--- Data for review Enclosed Below ---

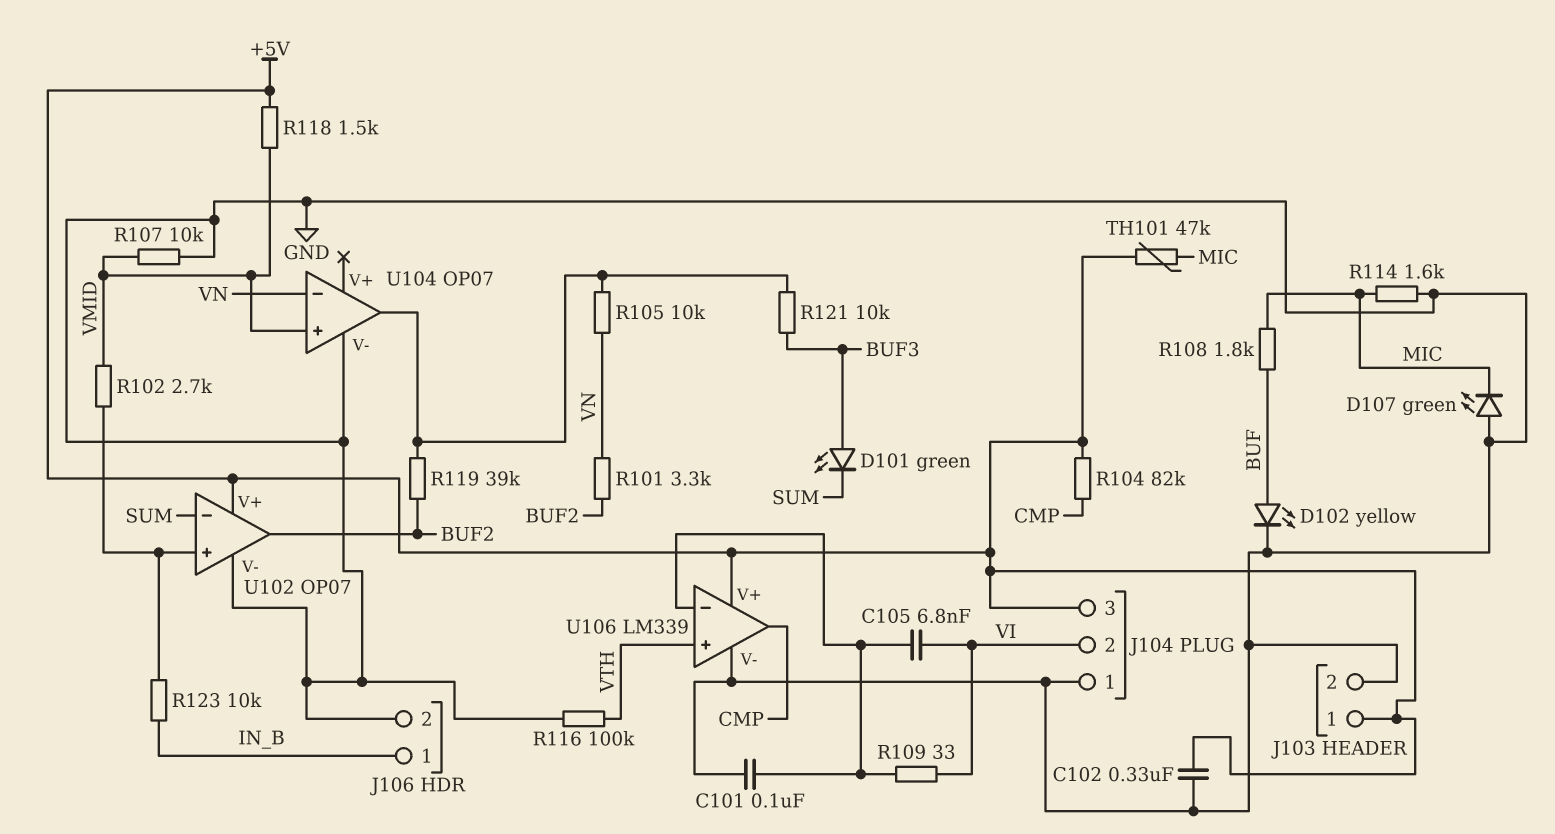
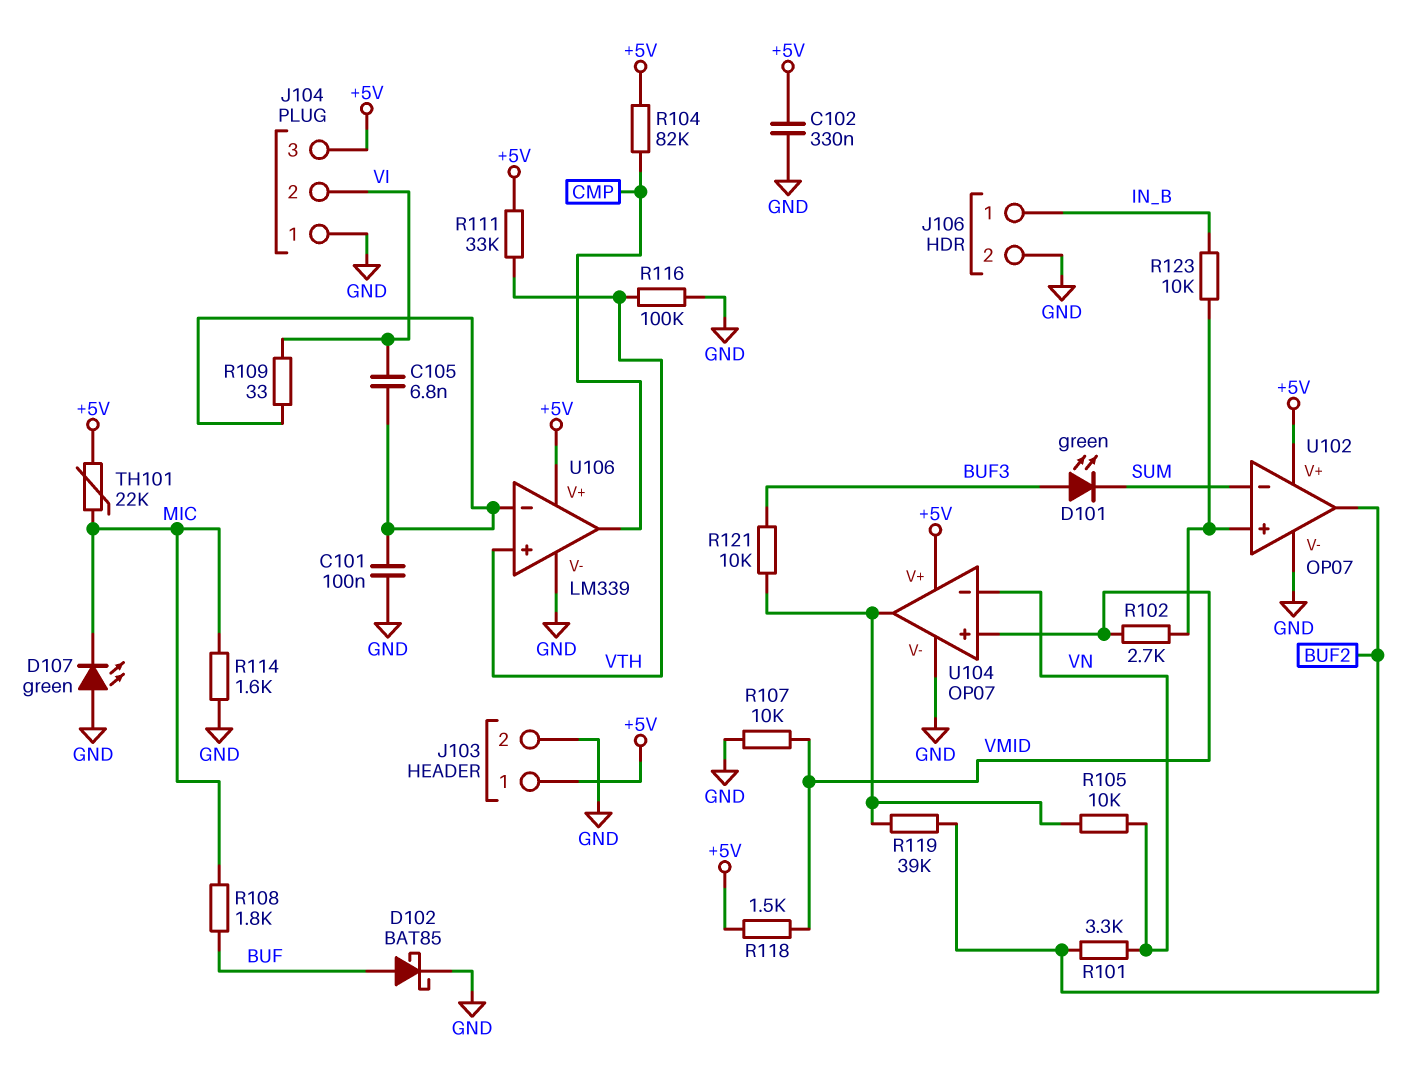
D102: LED yellow (A BUF, K GND) -> schottky BAT85 (A BUF, K GND)
R111: none -> 33k (+5V, VTH)
TH101: 47k (+5V, MIC) -> 22k (+5V, MIC)
U104 pin V+: none -> +5V

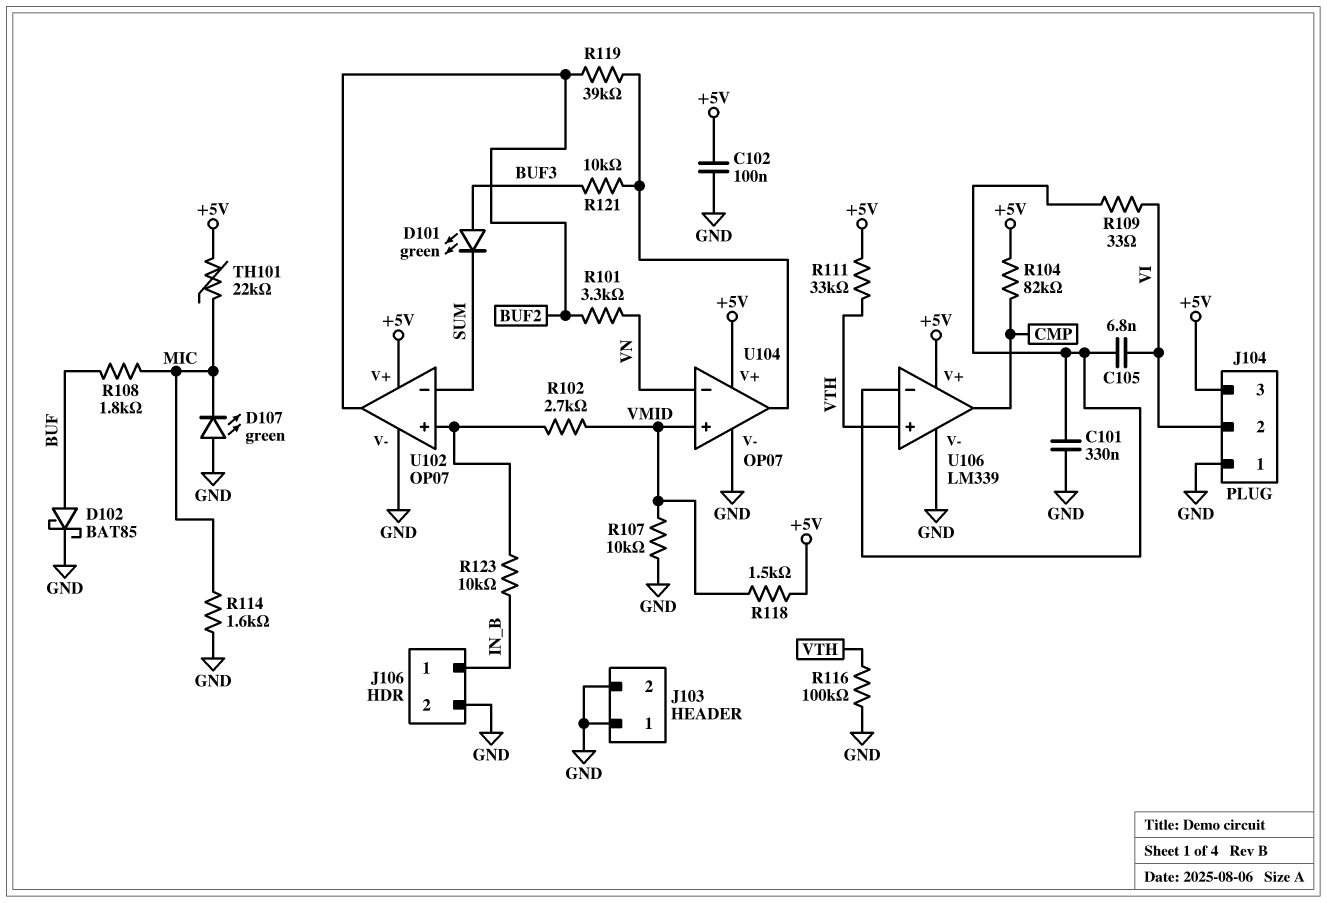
C101: 100nF (GND, U106/in-) -> 330nF (GND, U106/in-)
C102: 330nF (+5V, GND) -> 100nF (+5V, GND)
J103 pin 1: +5V -> GND
R105: 10k (U104/out, VN) -> none

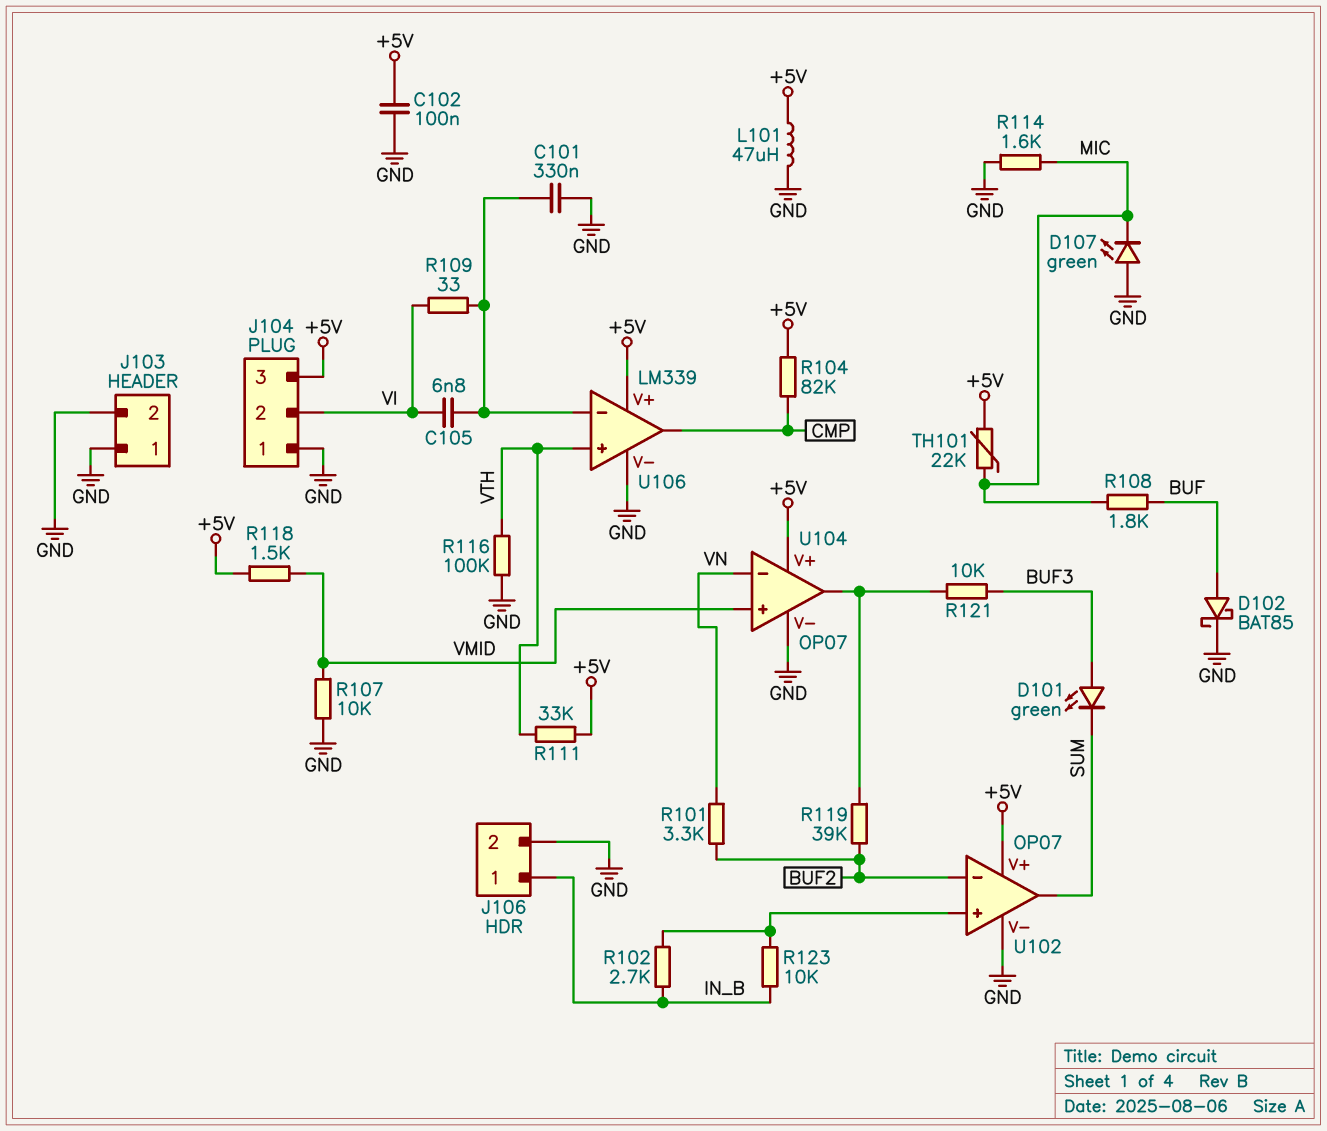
L101: none -> 47uH (+5V, GND)
R102: 2.7k (U102/in+, VMID) -> 2.7k (IN_B, U102/in+)
U102 pin in-: SUM -> BUF2
U102 pin out: BUF2 -> SUM

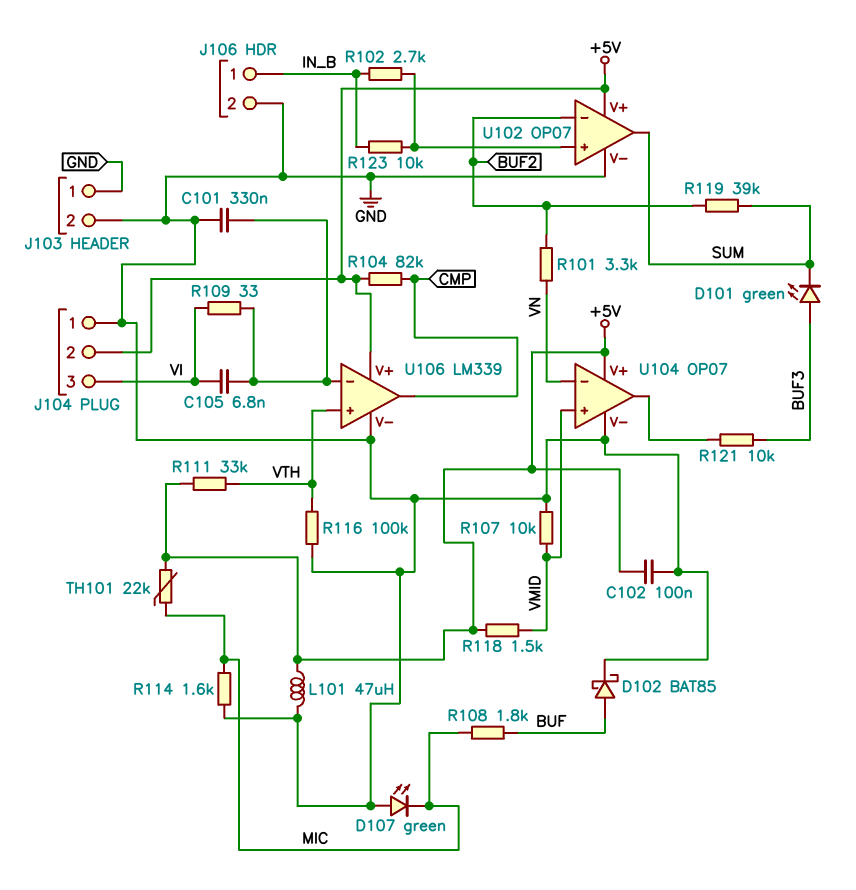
J104 pin 2: VI -> +5V
J104 pin 3: +5V -> VI
R119: 39k (BUF2, U104/out) -> 39k (BUF2, SUM)

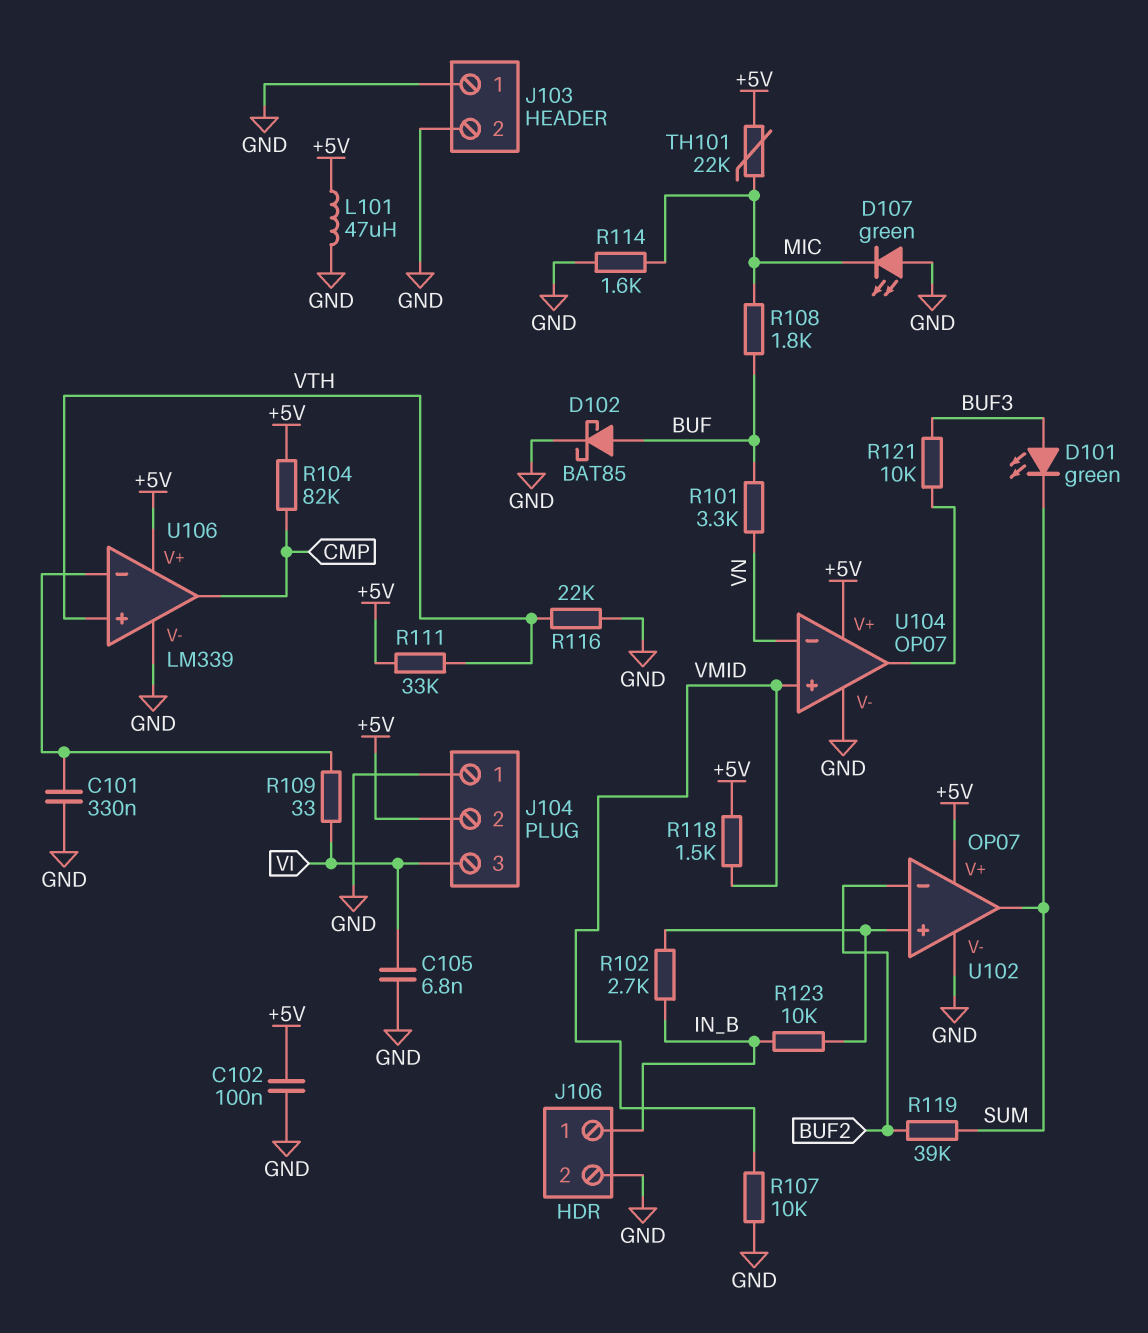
C105: 6.8nF (U106/in-, VI) -> 6.8nF (GND, VI)
R101: 3.3k (BUF2, VN) -> 3.3k (BUF, VN)
R116: 100k (GND, VTH) -> 22k (GND, VTH)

--- End of Enclosed Data for review ---

Exercise
Lines with "none": find them in the data and copy each one.

Your response
R111: none -> 33k (+5V, VTH)
U104 pin V+: none -> +5V
R105: 10k (U104/out, VN) -> none
L101: none -> 47uH (+5V, GND)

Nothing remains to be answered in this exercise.